## Directive
Pick out every line in the entries below that contains the string "kern", and copy each of those lines in full.

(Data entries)
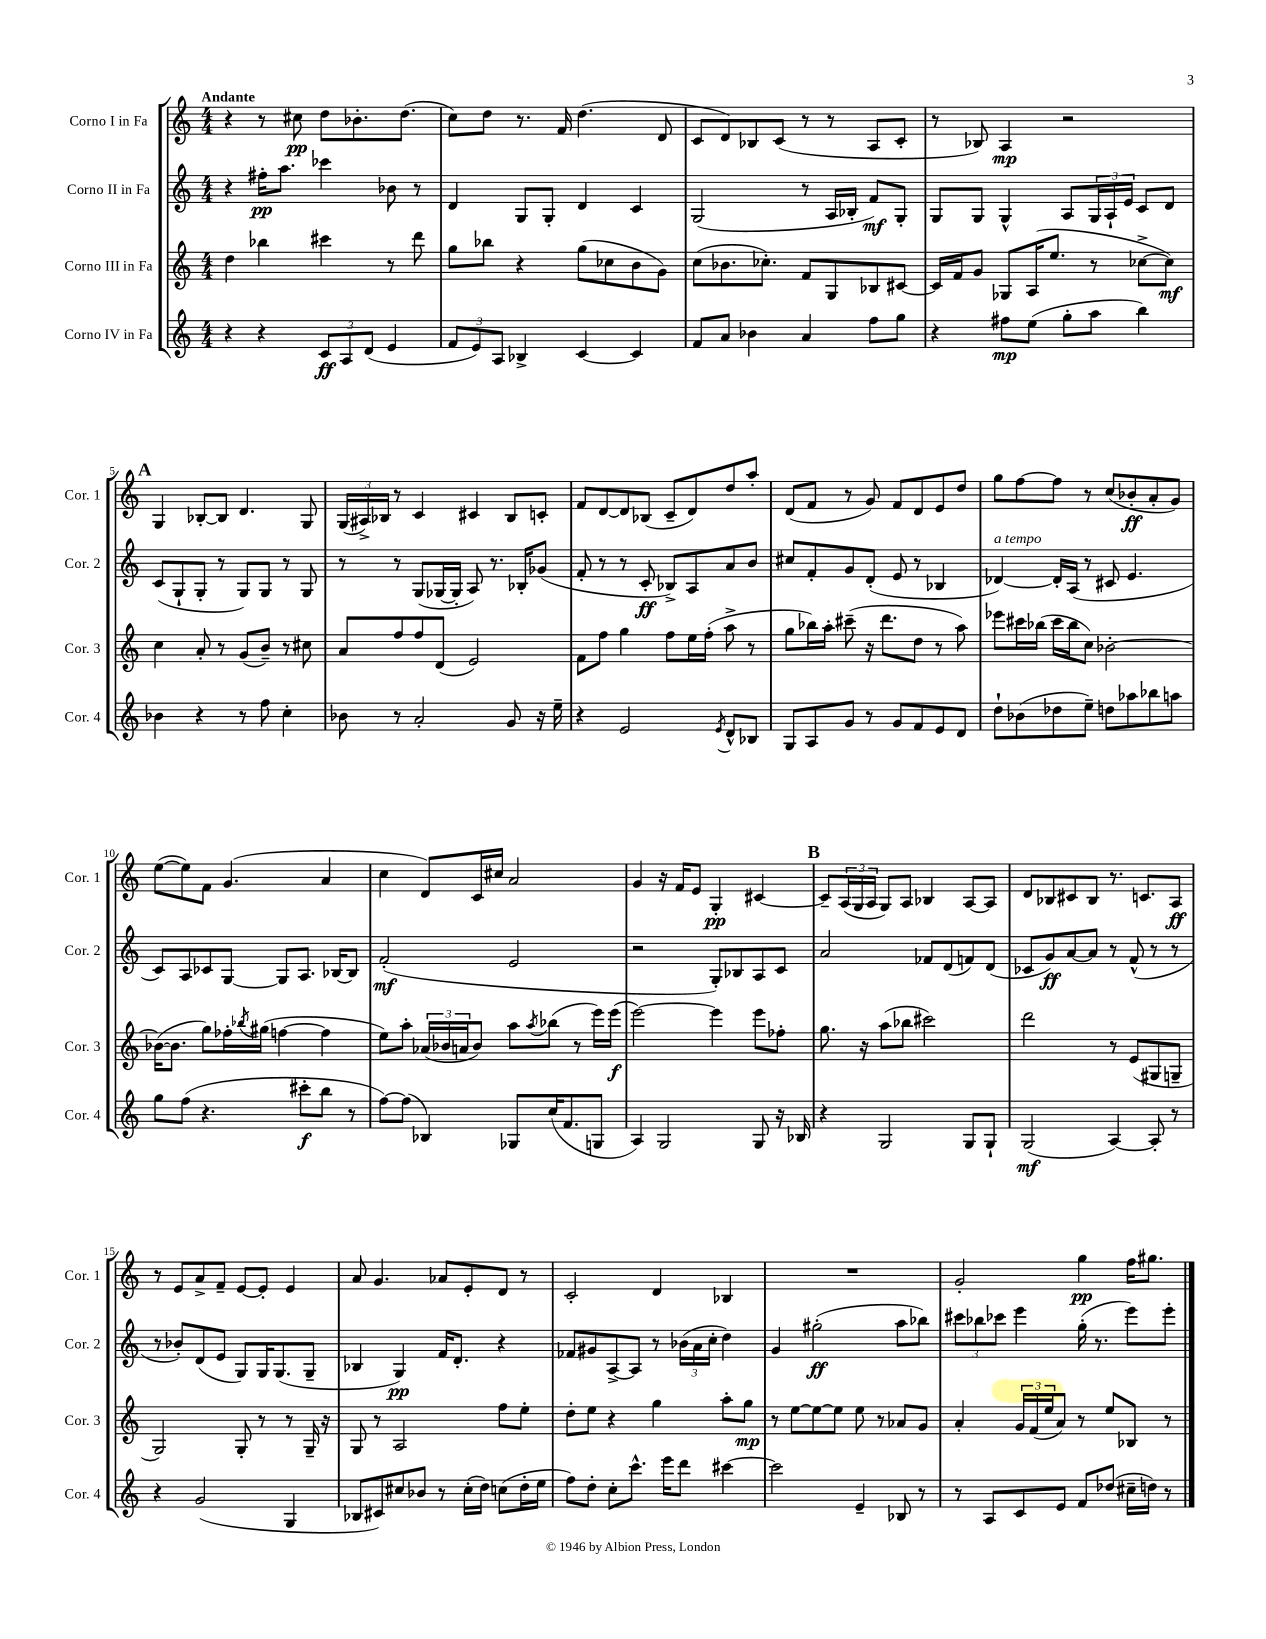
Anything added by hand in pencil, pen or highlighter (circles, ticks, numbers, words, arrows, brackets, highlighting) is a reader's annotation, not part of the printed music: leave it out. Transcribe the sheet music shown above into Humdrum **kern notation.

**kern	**kern	**kern	**kern
*staff4	*staff3	*staff2	*staff1
*clefG2	*clefG2	*clefG2	*clefG2
*k[]	*k[]	*k[]	*k[]
*M4/4	*M4/4	*M4/4	*M4/4
4r	4dd	4r	4r
4r	4bb-	16ff#'	8r
.	.	8.aa	.
.	.	.	8cc#
12c	4ccc#	4ccc-	8dd
12A	.	.	.
.	.	.	8.b-'
(12d	.	.	.
4e	8r	8b-	.
.	.	.	(8.dd
.	8ddd	8r	.
=	=	=	=
12f	8gg	4d	8cc)
12e)	.	.	.
.	8bb-	.	8dd
12A	.	.	.
4B-^	4r	8G	8.r
.	.	8G'	.
.	.	.	16f
[4c	(8gg	4d	(4.dd
.	8cc-	.	.
4c]	8b	4c	.
.	8g)	.	8d
=	=	=	=
8f	(8cc	(2G	8c
8a	8.b-	.	8d)
4b-	.	.	8B-
.	8.cc-')	.	.
.	.	.	(8c
4a	8f	8r	8r
.	8G	16A	8r
.	.	16B-'	.
8ff	8B-	8f)	8A
8gg	[8c#	8G'	8c'
=	=	=	=
4r	16c#]	8G	8r
.	16f	.	.
.	8g	8G	8B-)
8ff#	8G-	4G^^	4A
(8ee	(16A	.	.
.	8.ee	.	.
8gg'	.	8A	2r
8aa	8r	24G	.
.	.	24A`	.
.	.	24e	.
4bb)	[8cc-^	8c	.
.	8cc-])	8d	.
=	=	=	=
4b-	4cc	(8c	4G
.	.	8G`	.
4r	8a'	8G'	[8B-'
.	8r	8r	8B-]
8r	(8g	8G)	4.d
8ff	8b~)	8G	.
4cc'	8r	8r	.
.	8cc#	8G	8G
=	=	=	=
8b-	8a	8r	(24G
.	.	.	24A#^)
.	.	.	24B-
8r	8ff	8r	8r
2a'	8ff	(8G	4c
.	(8d	[16G-	.
.	.	16G-']	.
.	2e)	8A)	4c#
.	.	8.r	.
8g	.	.	8B-
.	.	16B-'	.
16r	.	(8g-	8c'
16ee~	.	.	.
=	=	=	=
4r	8f	8f'	8f
.	8ff	8r	[8d
2e	4gg	8r	8d]
.	.	8c'	(8B-
.	8ff	8B-^)	8c~
.	16ee	8A	8d)
.	(16ff'	.	.
8qe	.	.	.
8d^^	8aa^	8a	8dd
8B-	8r	8b	8aa'
=	=	=	=
8G	8gg	8cc#	(8d
8A	16bb-)	8f'	8f
.	16aa'	.	.
8g	(8ccc#~	8g	8r
8r	16r	(8d'	8g)
.	8.ddd	.	.
8g	.	8e	8f
8f	8dd	8r	8d
8e	8r	4B-	8e
8d	8aa)	.	8dd
=	=	=	=
8dd`	8eee-	[4d-)	8gg
(8b-	16ccc#	.	[8ff
.	(16bb-	.	.
8dd-	16ccc#	16d-']	8ff]
.	16bb-	(16A	.
8ee~)	8cc)	8r	8r
8dd	[2b-'	8c#	(8cc
8aa-	.	4.e	8b-'
8bb-	.	.	8a'
8aa	.	.	8g)
=	=	=	=
8gg	(16b-_	8c)	([8ee
.	8.b-]	.	.
(8ff	.	8A	8ee])
4.r	8gg)	8c-	8f
.	16ff-'	[8G	(4.g
.	8qbb-	.	.
.	(16gg#	.	.
.	[4ff	8G]	.
8ccc#'	.	8.A	.
8bb	4ff]	.	4a
.	.	[16B-	.
8r	.	8B-]	.
=	=	=	=
[8ff)	8ee)	(2f'	4cc
(8ff]	8aa'	.	.
4B-)	(24a-	.	8d)
.	24b-	.	.
.	24a	.	.
.	8b-)	.	16c
.	.	.	16cc#
8G-	8aa	2e	2a
.	8qaa	.	.
(16cc	(8bb-	.	.
8.f	.	.	.
.	8r	.	.
8G	16eee)	.	.
.	(16eee	.	.
=	=	=	=
4A)	[2eee)	2r	4g
2G	.	.	16r
.	.	.	16f
.	.	.	8e
.	4eee]	8G')	4G'
.	.	8B-	.
8G	8eee	8A	[4c#
16r	8ff-'	8c	.
16B-	.	.	.
=	=	=	=
4r	8.gg	2a	8c#~]
.	.	.	(24A
.	.	.	24G
.	16r	.	.
.	.	.	24A
2G	(8aa	.	8G)
.	8bb-	.	8A
.	2ccc#)	8f-	4B-
.	.	(8d	.
8G	.	8f)	[8A
8G`	.	(8d	8A]
=	=	=	=
(2G	2ddd	8c-	8d
.	.	8g)	8B-
.	.	[8a	8c#
.	.	8a]	8B-
[4A)	8r	8r	8.r
.	(8e	(8f^^	.
.	.	.	8.c
8A']	8G#	8r	.
8r	8G~	8r	8A
=	=	=	=
4r	2G)	8r	8r
.	.	8b-')	8e
(2g	.	(8d	8a^
.	.	8e	8f~
.	8G'	8G)	[8e
.	8r	16G	8e']
.	.	(8.G	.
4G	8r	.	4e
.	16G~	8G~	.
.	16r	.	.
=	=	=	=
8B-	8G	4B-	8a
8c#)	8r	.	4.g
8cc#	2A	4G)	.
8b-	.	.	.
8r	.	16f	8a-
.	.	8.d'	.
(16cc#'	.	.	8e'
16dd)	.	.	.
(8cc	8ff	4r	8d
16dd'	8ee'	.	8r
16ee	.	.	.
=	=	=	=
8ff)	8dd'	8f-	2c'
8dd'	8ee	8g#	.
8cc'	4r	[8A^	.
8.ccc^^	.	8A]	.
.	4gg	8r	4d
16eee	.	.	.
8ddd	.	(24b-	.
.	.	24a	.
.	.	24cc'	.
[4ccc#	8aa'	4dd)	4B-
.	8gg	.	.
=	=	=	=
2ccc#]	8r	4g	1r
.	[8ee	.	.
.	8ee_	(2gg#'	.
.	8ee]	.	.
4e~	8ee	.	.
.	8r	.	.
8B-	8a-	8aa	.
8r	8g	8bb-)	.
=	=	=	=
8r	4a'	12ccc#	2g'
.	.	12bb-	.
8A	.	.	.
.	.	12ccc-	.
8c	24g	4eee	.
.	(24f	.	.
.	24ee	.	.
8e	8a)	.	.
8f	8r	(16gg'	4gg
.	.	8.r	.
(8dd-	8ee	.	.
16cc#~	8B-	8eee)	16ff
16dd)	.	.	8.gg#
8r	8r	8eee'	.
==	==	==	==
*-	*-	*-	*-
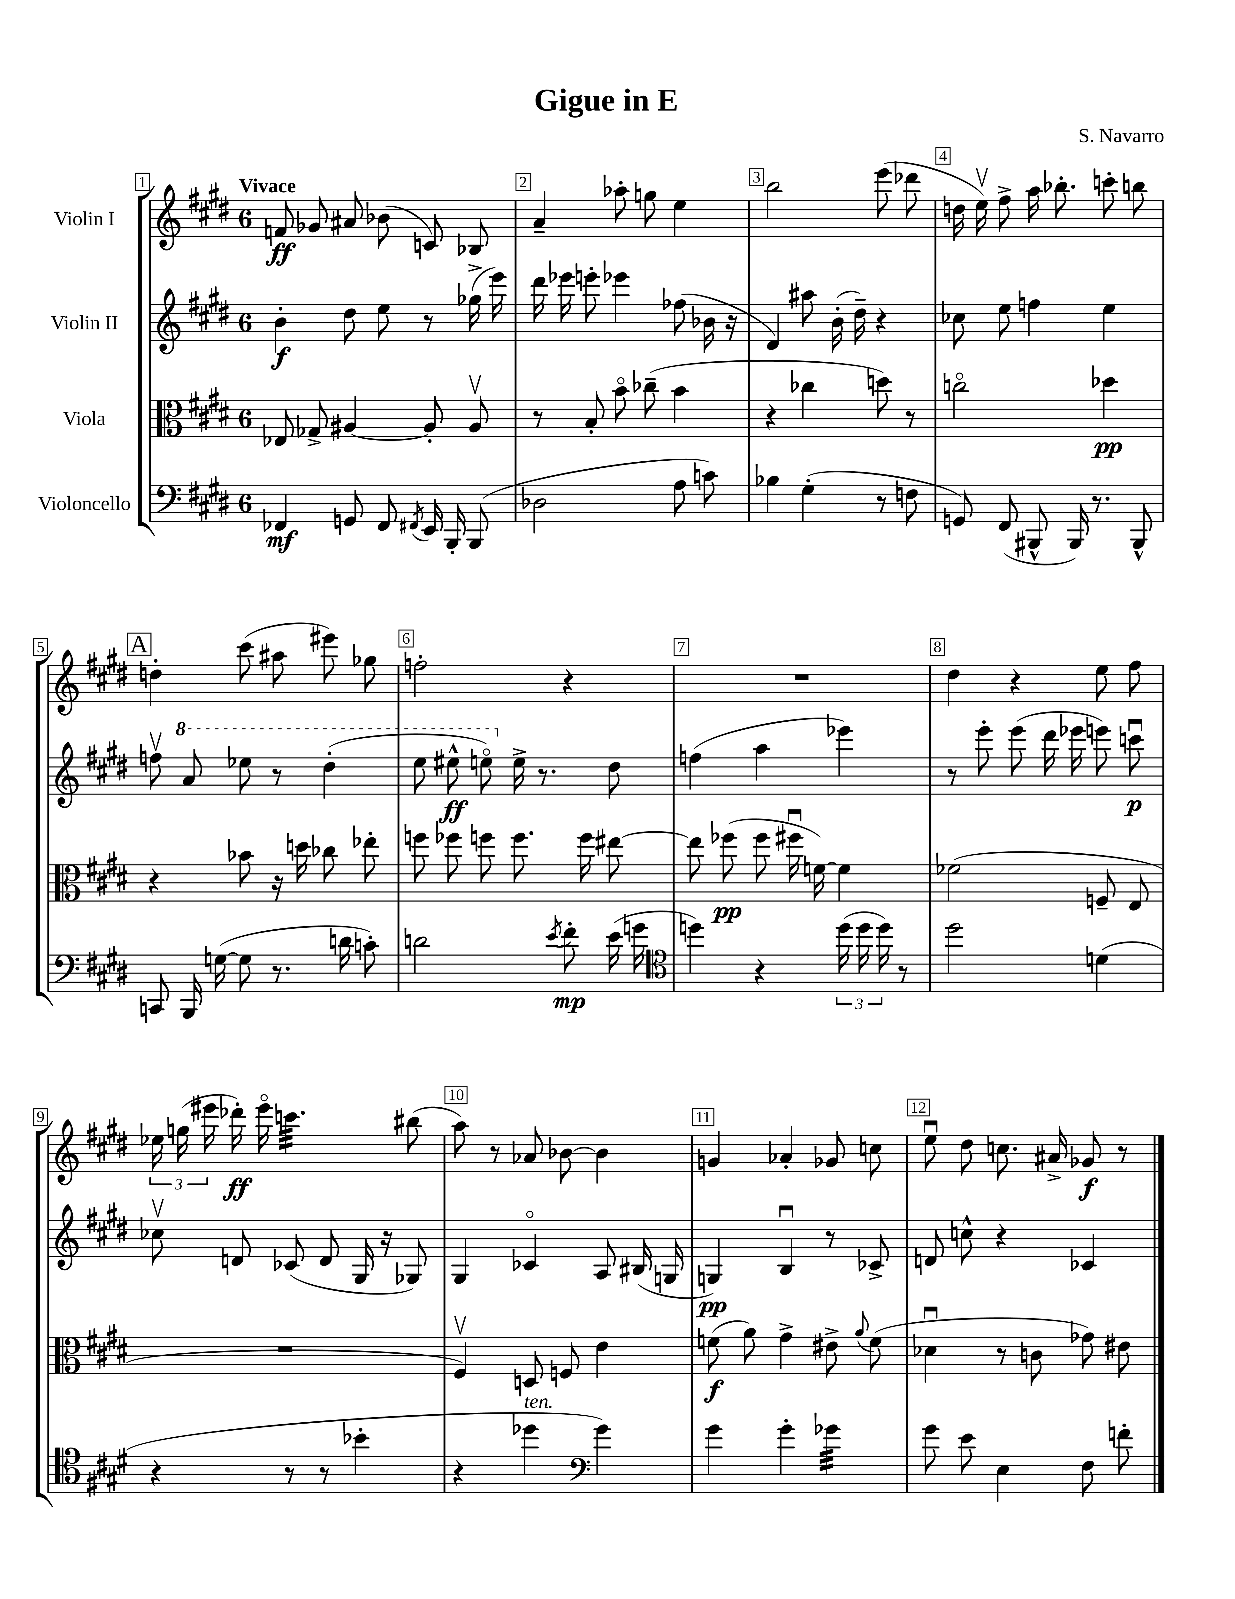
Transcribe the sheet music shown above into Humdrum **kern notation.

**kern	**kern	**kern	**kern
*staff4	*staff3	*staff2	*staff1
*clefF4	*clefC3	*clefG2	*clefG2
*k[f#c#g#d#]	*k[f#c#g#d#]	*k[f#c#g#d#]	*k[f#c#g#d#]
*M6/8	*M6/8	*M6/8	*M6/8
4FF-/	8E-/	4b'\	8f/
.	8G-^/	.	8g-/
8GG/	[4A#/	8dd#\	8a#/
8FF-/	.	8ee\	(8b-\
8qFF#/	.	.	.
16EE/	8A#'/]	8r	8c/)
16BBB'/	.	.	.
(8BBB/	8A#v/	(16gg-^\	8B-/
.	.	16eee\)	.
=	=	=	=
2D-\	8r	16ddd#\	4a~/
.	.	16eee-\	.
.	8B'/	8eee'\	.
.	8bo\	4eee-\	8aa-'\
.	(8cc-~\	.	8gg\
8A\	4b\	(8ff-\	4ee\
8c\)	.	16b-\	.
.	.	16r	.
=	=	=	=
4B-\	4r	4d#/)	2bb\
(4G#'\	4cc-\	8aa#\	.
.	.	(16b'\	.
.	.	16dd#~\)	.
8r	8dd\)	4r	(8eee\
8F\	8r	.	8ddd-\
=	=	=	=
8GG/)	2cco\	8cc-\	16dd\
.	.	.	16eev\)
(8FF#/	.	8ee\	8ff#^\
8BBB#^^/	.	4ff\	16aa\
.	.	.	8.bb-'\
16BBB#/)	.	.	.
8.r	.	.	.
.	4dd-\	4ee\	8ccc'\
8BBB#^^/	.	.	8bb\
=	=	=	=
8CC/	4r	8ffv\	4dd'\
16BBB/	.	8aa/	.
([16G\	.	.	.
8G\]	8b-\	8eee-\	(8ccc#\
8.r	16r	8r	8aa#\
.	16dd\	.	.
.	8cc-\	(4ddd#'\	8eee#\)
16d\	.	.	.
8c'\)	8ee-'\	.	8gg-\
=	=	=	=
2d\	8ff\	8eee\	2ff'\
.	8ff-\	8eee#^^\	.
.	8ff\	8eeeo\)	.
.	8.ff\	16ee^\	.
.	.	8.r	.
8qe/	.	.	.
8f#'\	.	.	4r
.	16ff\	.	.
(16e\	[8ee#\	8dd#\	.
16g\	.	.	.
=	=	=	=
*clefC4	*	*	*
4dd\)	8ee#\]	(4ff\	2.r
.	(8ff-\	.	.
4r	8ff-\	4aa\	.
.	16ff#u\	.	.
.	[16f\)	.	.
(24dd\	4f\]	4eee-\)	.
24dd\	.	.	.
24dd\)	.	.	.
8r	.	.	.
=	=	=	=
2dd#\	(2f-\	8r	4dd#\
.	.	8eee'\	.
.	.	(8eee\	4r
.	.	16ddd#\	.
.	.	16eee-\	.
(4d\	8F~/	8eee\)	8ee\
.	8E/	8cccu\	8ff#\
=	=	=	=
4r	2.r	8cc-v\	24ee-\
.	.	.	(24gg\
.	.	.	24eee#\
.	.	8d/	16ddd-'\)
.	.	.	16eee#o\
8r	.	(8c-/	4.ccc\
8r	.	8d/	.
4b-'\	.	16G#/	.
.	.	16r	.
.	.	8G-/)	(8bb#\
=	=	=	=
4r	4F#v/)	4G#/	8aa\)
.	.	.	8r
4dd-\	8D/	4c-o/	8a-/
.	8F/	.	[8b-\
*clefF4	*	*	*
4g#\)	4e\	8A/	4b-\]
.	.	(16B#/	.
.	.	16G/	.
=	=	=	=
4g#\	(8f\	4G/)	4g/
.	8a\)	.	.
4g#'\	4g#^\	4Bu/	4a-'/
4g-\	8e#^\	8r	8g-/
.	8qqa/	.	.
.	(8f\	8c-^/	8cc\
=	=	=	=
8g#\	4d-u\	8d/	8eeu\
8e\	.	8cc^^\	8dd#\
4E\	8r	4r	8.cc\
.	8c\	.	.
.	.	.	16a#^/
8F#\	8g-\)	4c-/	8g-/
8f'\	8e#\	.	8r
==	==	==	==
*-	*-	*-	*-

## Response to the exercise
Anything added by hand in pencil, pen or highlighter (circles, ticks, numbers, words, arrows, brackets, highlighting) is a reader's annotation, not part of the printed music: leave it out. Transcribe the sheet music shown above into Humdrum **kern notation.
**kern	**kern	**kern	**kern
Transcribe the sheet music shown above into Humdrum **kern notation.
**kern	**kern	**kern	**kern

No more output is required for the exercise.